EXERCISE OBJECTIVE >> Search the records for "none". Copy every line where it appears.

-.-.-

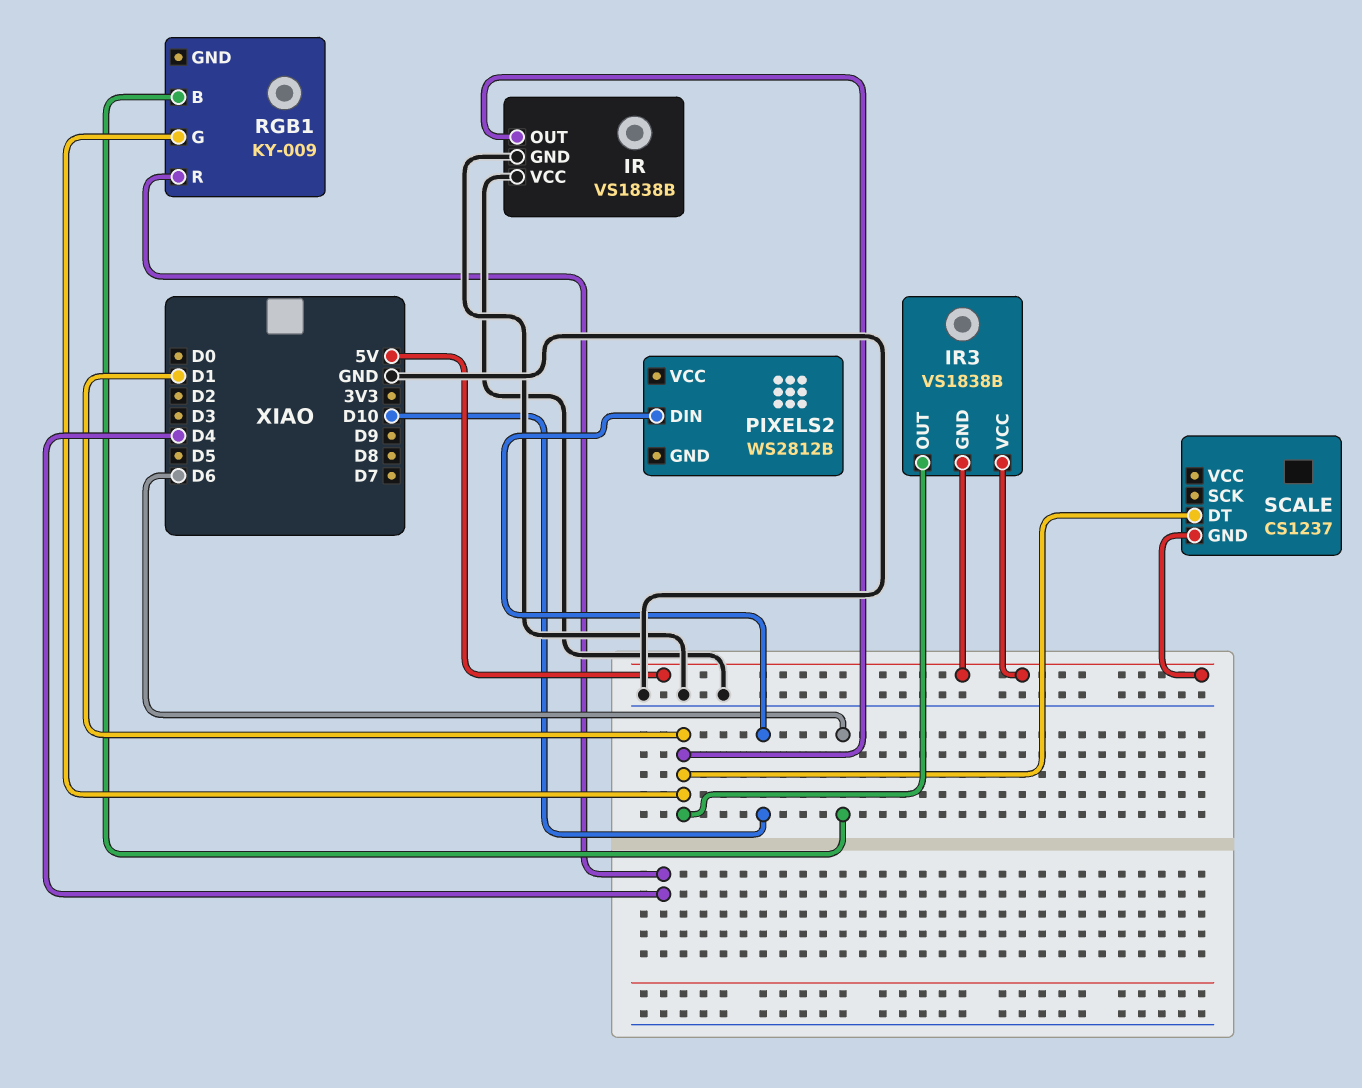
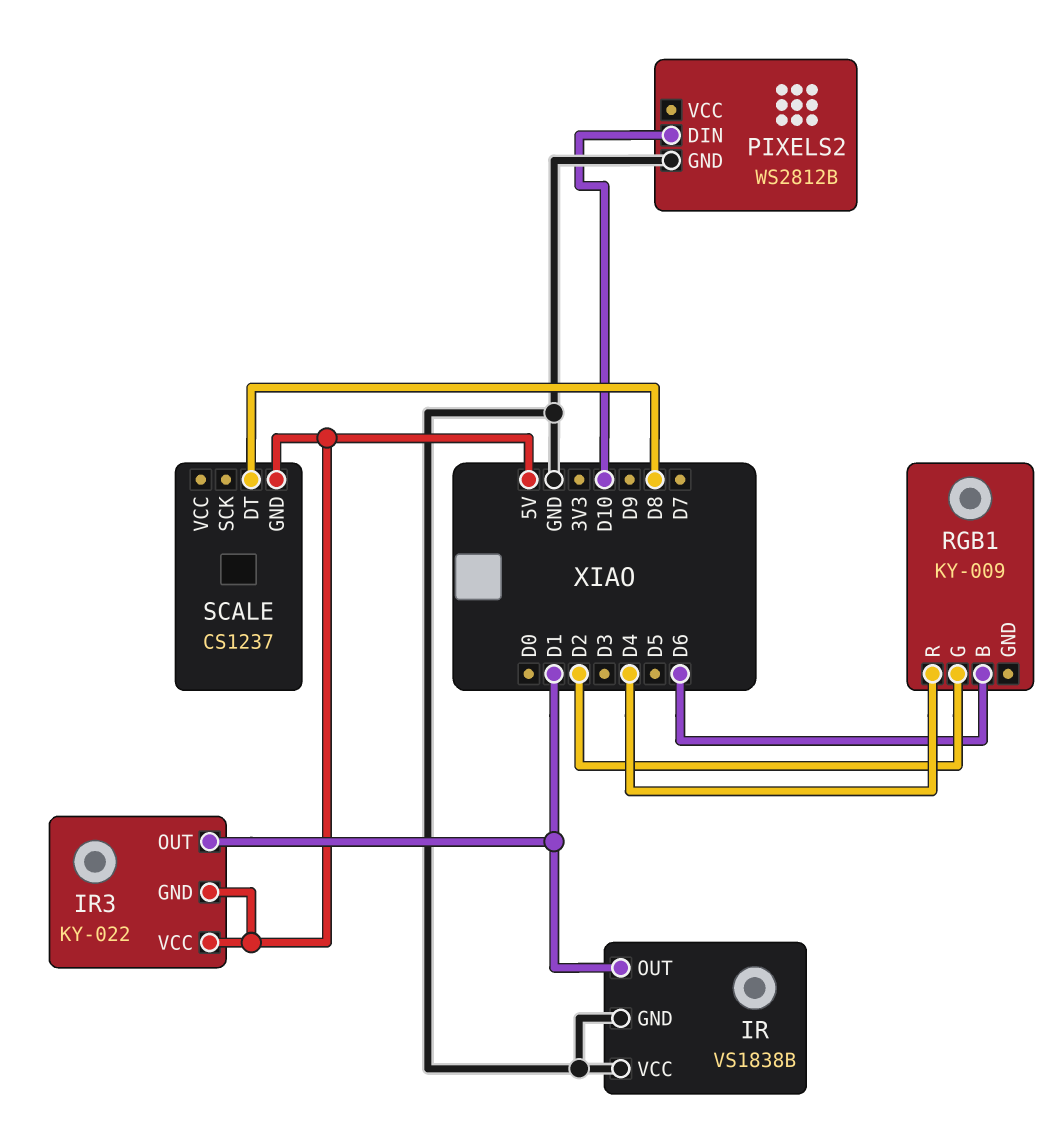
IR3: VS1838B -> KY-022
PIXELS2 pin GND: none -> GND
RGB1 pin G: D1 -> D2
SCALE pin DT: D1 -> D8

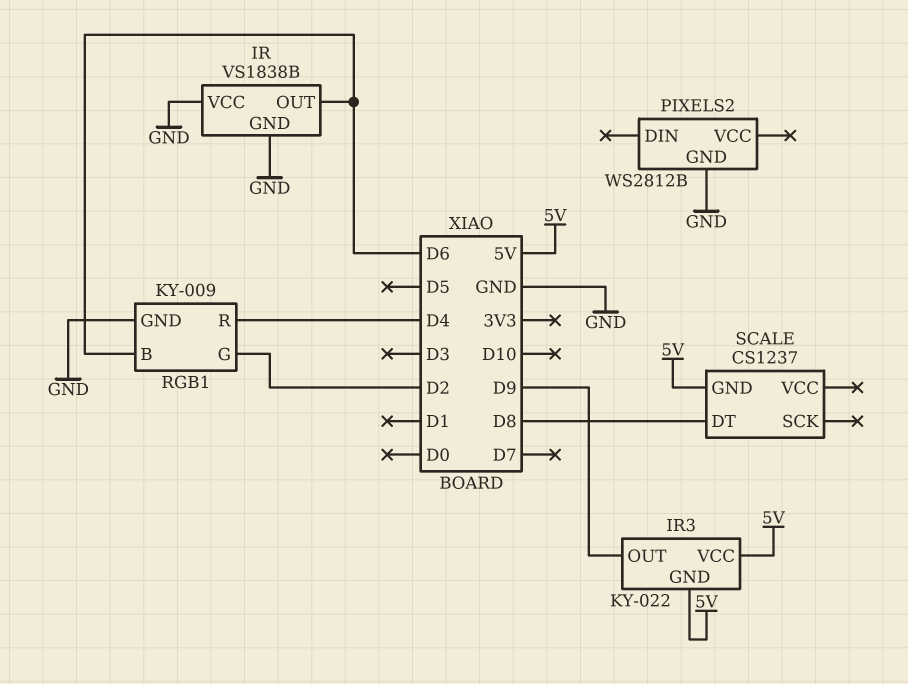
IR pin OUT: D1 -> D6
IR3 pin OUT: D1 -> D9
PIXELS2 pin DIN: D10 -> none
RGB1 pin GND: none -> GND

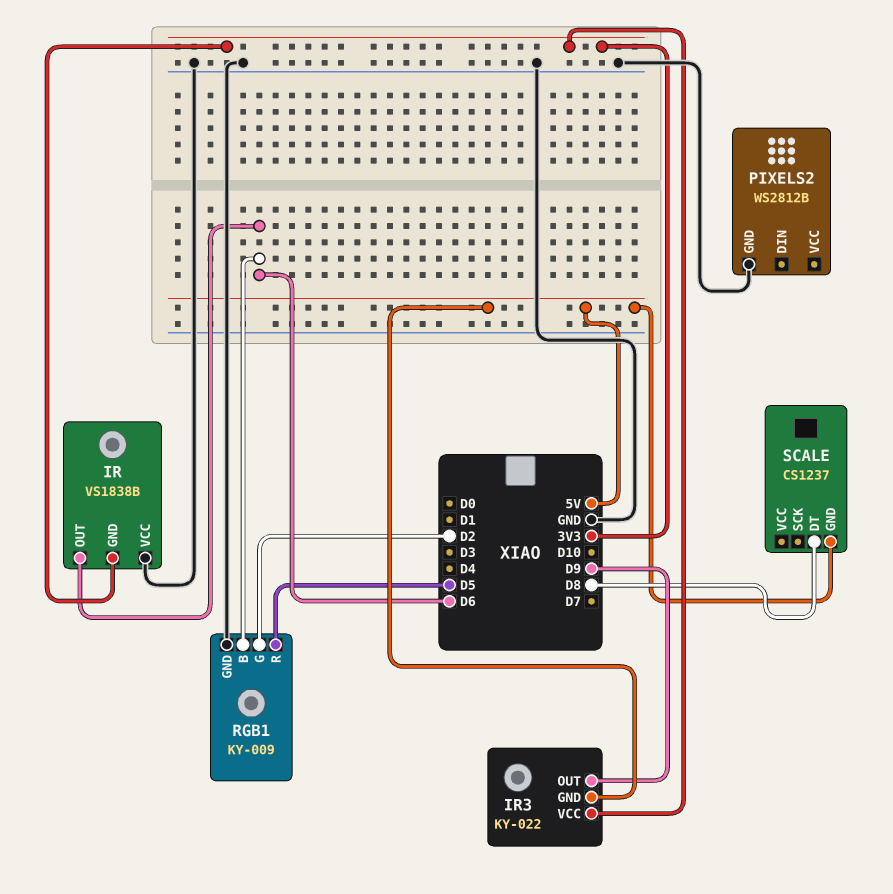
IR pin GND: GND -> 3V3
IR3 pin VCC: 5V -> 3V3
RGB1 pin R: D4 -> D5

-.-.-

RESULT OF THE EXERCISE >>
PIXELS2 pin GND: none -> GND
PIXELS2 pin DIN: D10 -> none
RGB1 pin GND: none -> GND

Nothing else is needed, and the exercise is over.